*** Opening MATERIAL PROVIDED ***

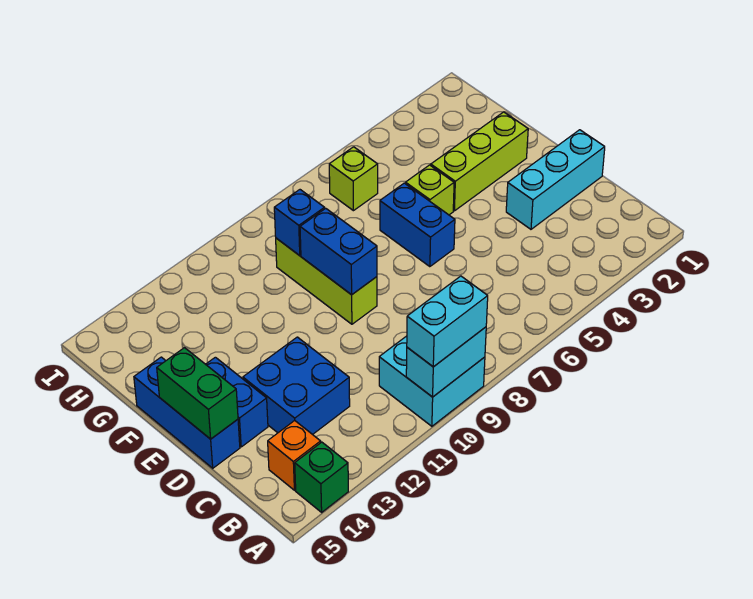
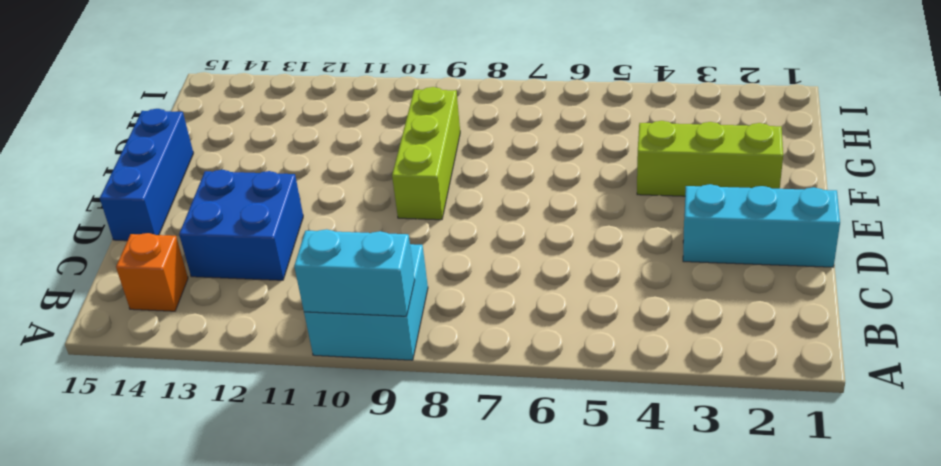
none -> green brick A14 level 1
none -> blue brick D14:E14 level 1
none -> blue brick E6:F6 level 1

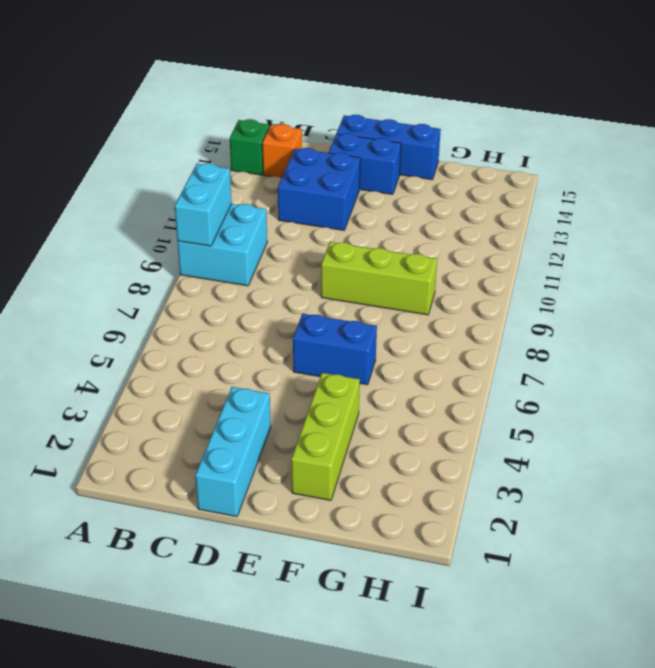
none -> lime brick F5 level 1
none -> lime brick H6 level 1
none -> green brick D15:E15 level 2

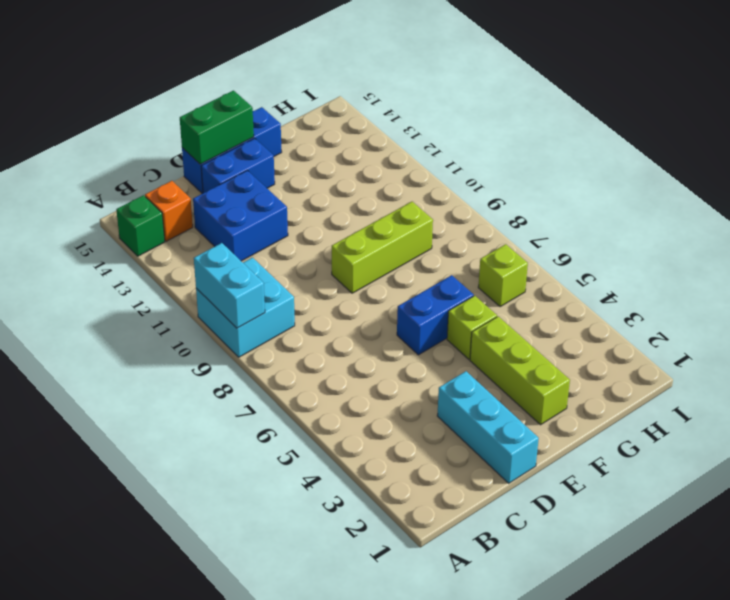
none -> blue brick E9:F9 level 2
none -> blue brick G9 level 2
none -> cyan brick A9:A10 level 3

*** Closing MATERIAL PROVIDED ***

EXERCISE DETAILS> Leave the pictures out, and retype exactly the lines from the one containing "none -> blue brick E6:F6 level 1" through the last line of the entries above, both included.

OUTPUT FOR THIS TASK>
none -> blue brick E6:F6 level 1

none -> lime brick F5 level 1
none -> lime brick H6 level 1
none -> green brick D15:E15 level 2

none -> blue brick E9:F9 level 2
none -> blue brick G9 level 2
none -> cyan brick A9:A10 level 3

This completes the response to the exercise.